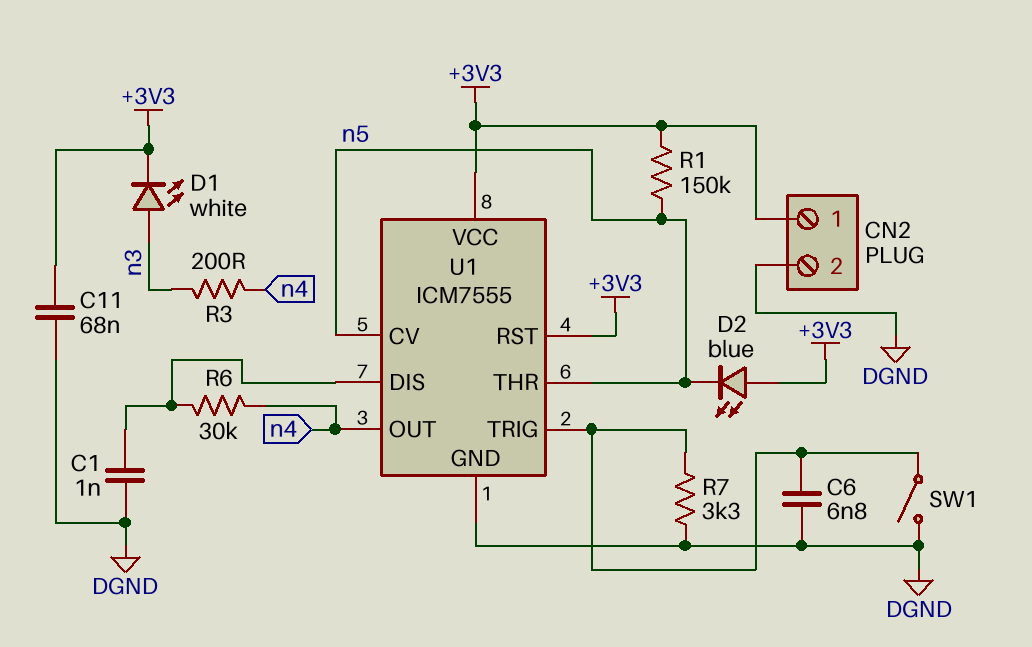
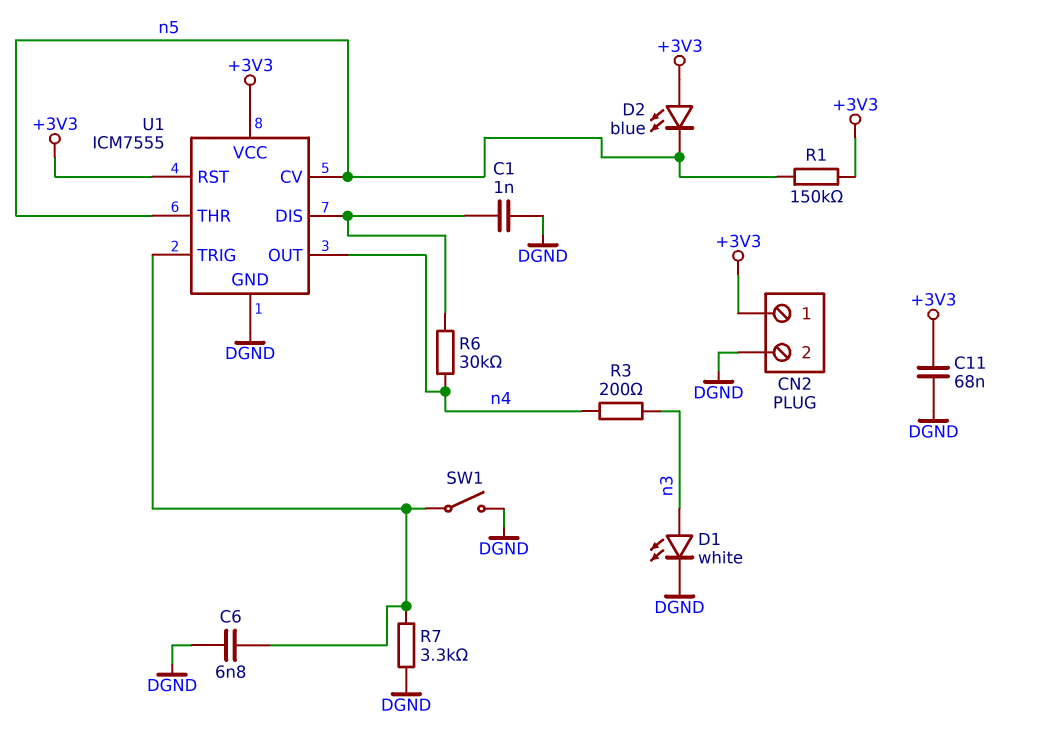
D1: LED white (A n3, K +3V3) -> LED white (A n3, K DGND)

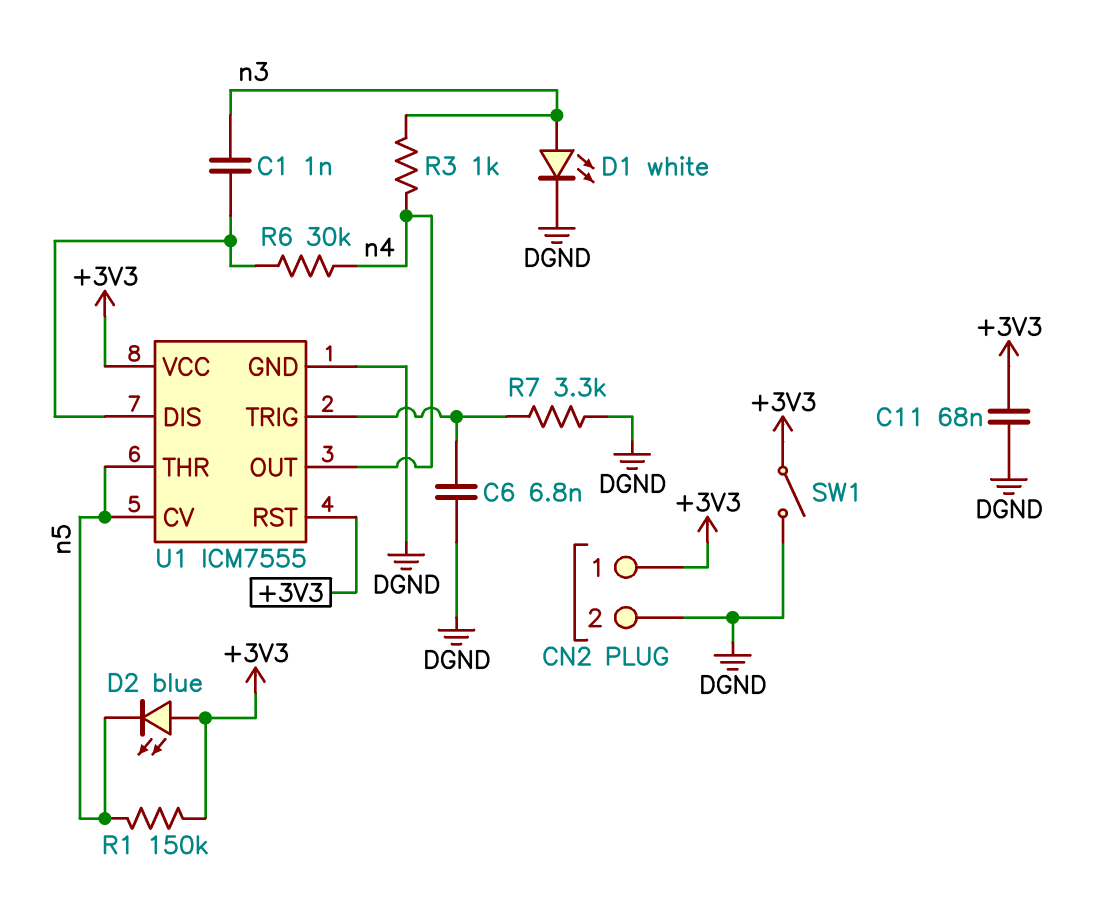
C1: 1nF (DGND, U1/DIS) -> 1nF (U1/DIS, n3)
R3: 200 (n3, n4) -> 1k (n3, n4)
SW1: switch (DGND, U1/TRIG) -> switch (+3V3, DGND)

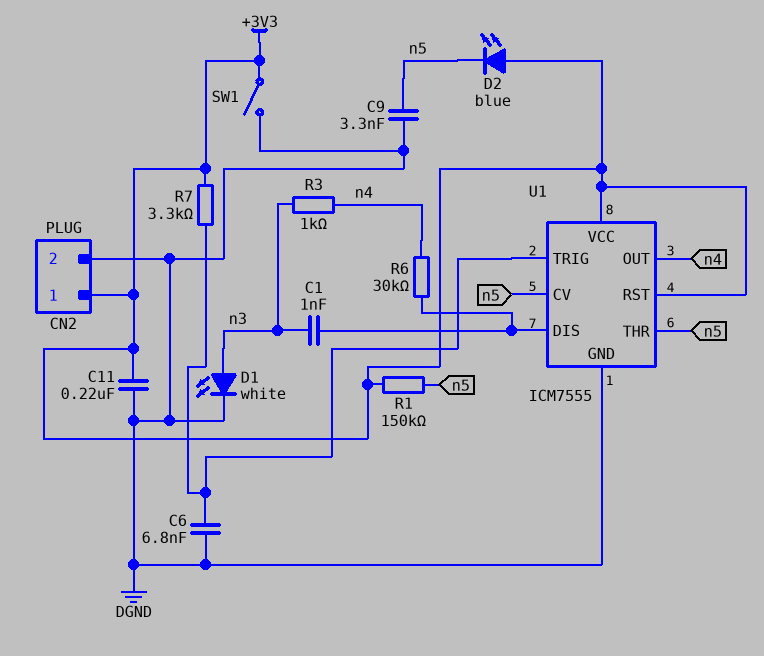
C9: none -> 3.3nF (DGND, n5)
C11: 68nF (+3V3, DGND) -> 220nF (+3V3, DGND)
R7: 3.3k (DGND, U1/TRIG) -> 3.3k (+3V3, U1/TRIG)

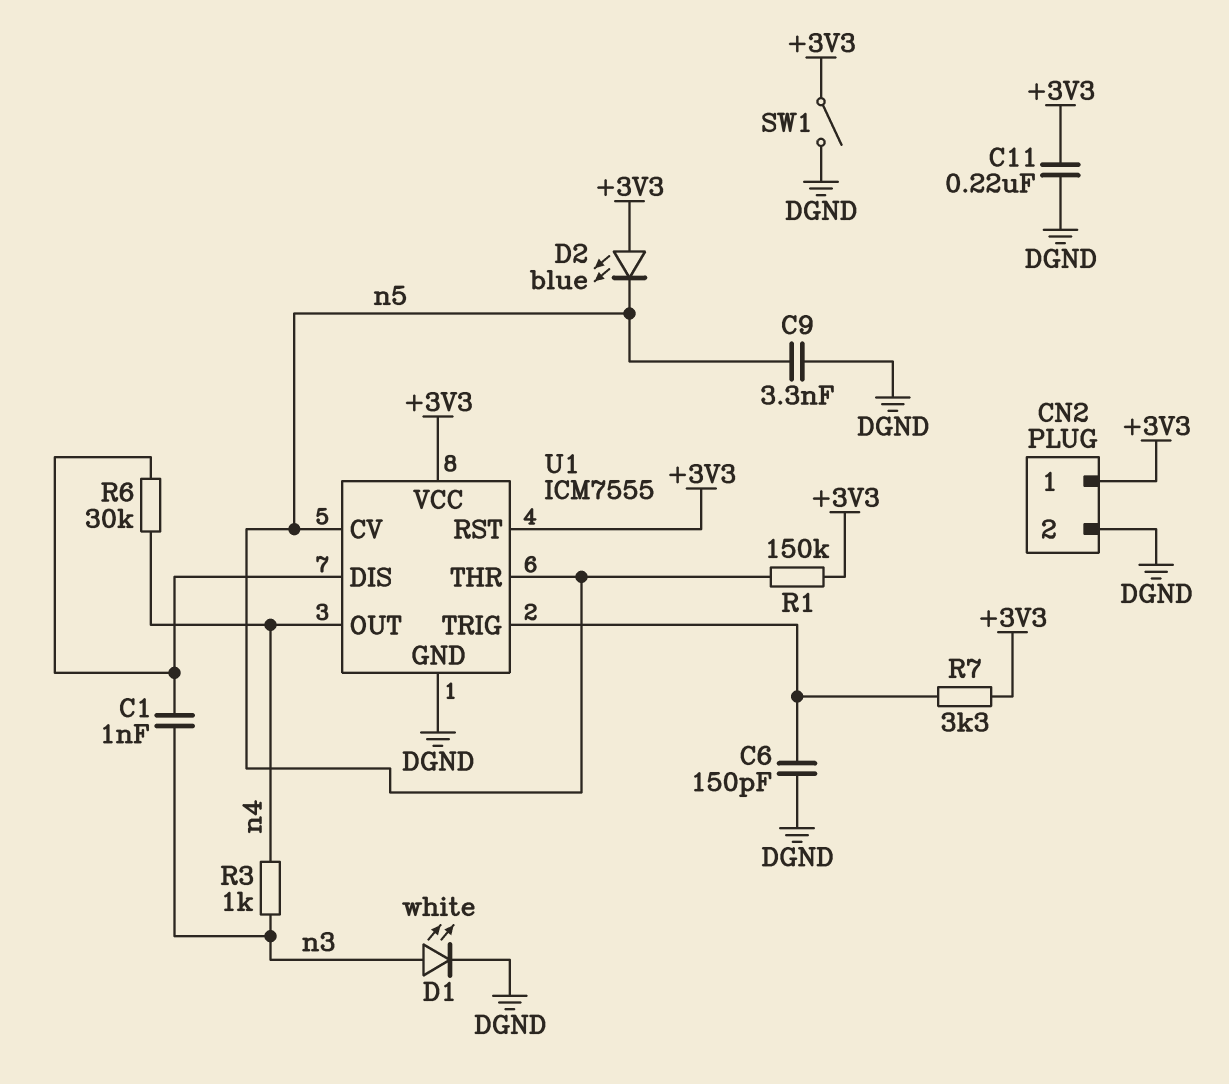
C6: 6.8nF (DGND, U1/TRIG) -> 150pF (DGND, U1/TRIG)

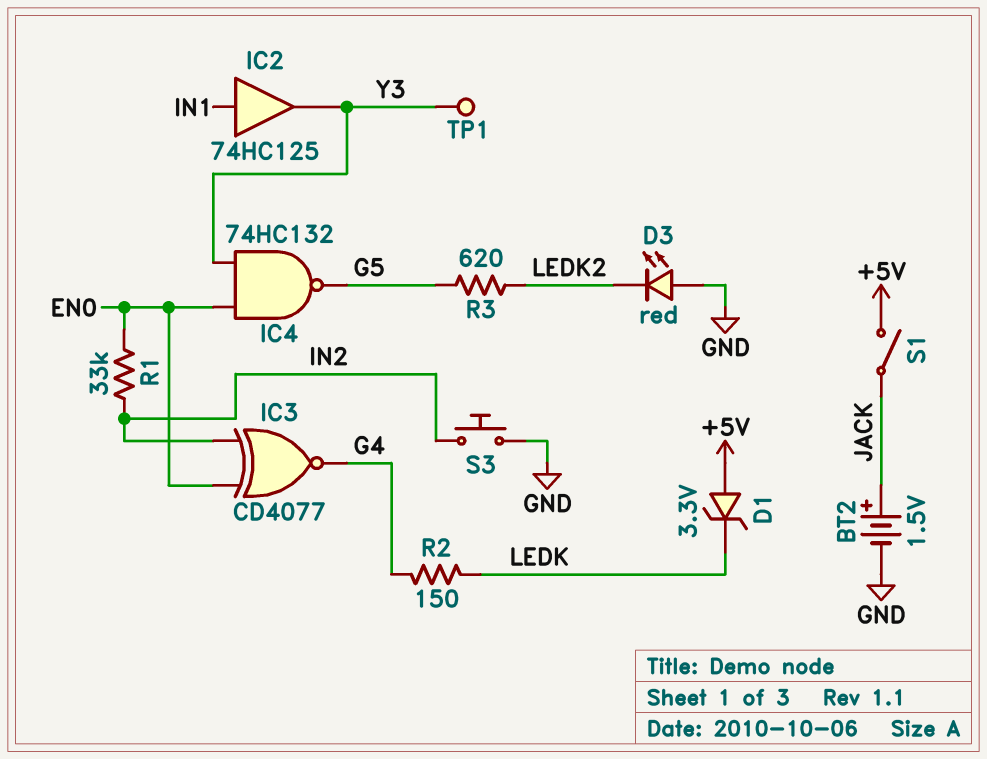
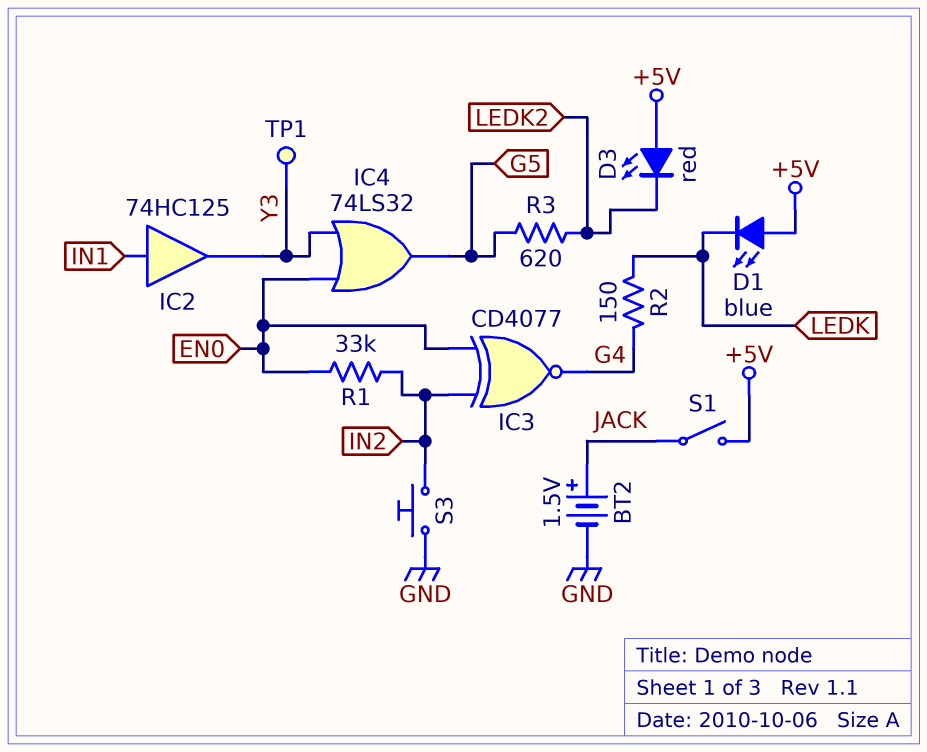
D1: zener 3.3V (A +5V, K LEDK) -> LED blue (A +5V, K LEDK)
D3: LED red (A GND, K LEDK2) -> LED red (A +5V, K LEDK2)
IC4: NAND 74HC132 (in EN0, in Y3, out G5) -> OR 74LS32 (in EN0, in Y3, out G5)

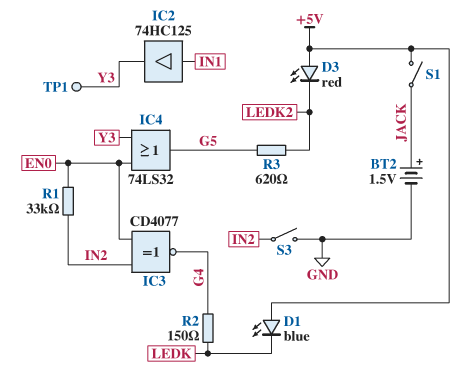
S3: button (GND, IN2) -> switch (GND, IN2)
====
> _AIM OF THE TASK_
Everything in the records that precede this task must be written out again exactly, except the pictures.

> _WRITTEN ANSWER_
D1: LED white (A n3, K +3V3) -> LED white (A n3, K DGND)

C1: 1nF (DGND, U1/DIS) -> 1nF (U1/DIS, n3)
R3: 200 (n3, n4) -> 1k (n3, n4)
SW1: switch (DGND, U1/TRIG) -> switch (+3V3, DGND)

C9: none -> 3.3nF (DGND, n5)
C11: 68nF (+3V3, DGND) -> 220nF (+3V3, DGND)
R7: 3.3k (DGND, U1/TRIG) -> 3.3k (+3V3, U1/TRIG)

C6: 6.8nF (DGND, U1/TRIG) -> 150pF (DGND, U1/TRIG)

D1: zener 3.3V (A +5V, K LEDK) -> LED blue (A +5V, K LEDK)
D3: LED red (A GND, K LEDK2) -> LED red (A +5V, K LEDK2)
IC4: NAND 74HC132 (in EN0, in Y3, out G5) -> OR 74LS32 (in EN0, in Y3, out G5)

S3: button (GND, IN2) -> switch (GND, IN2)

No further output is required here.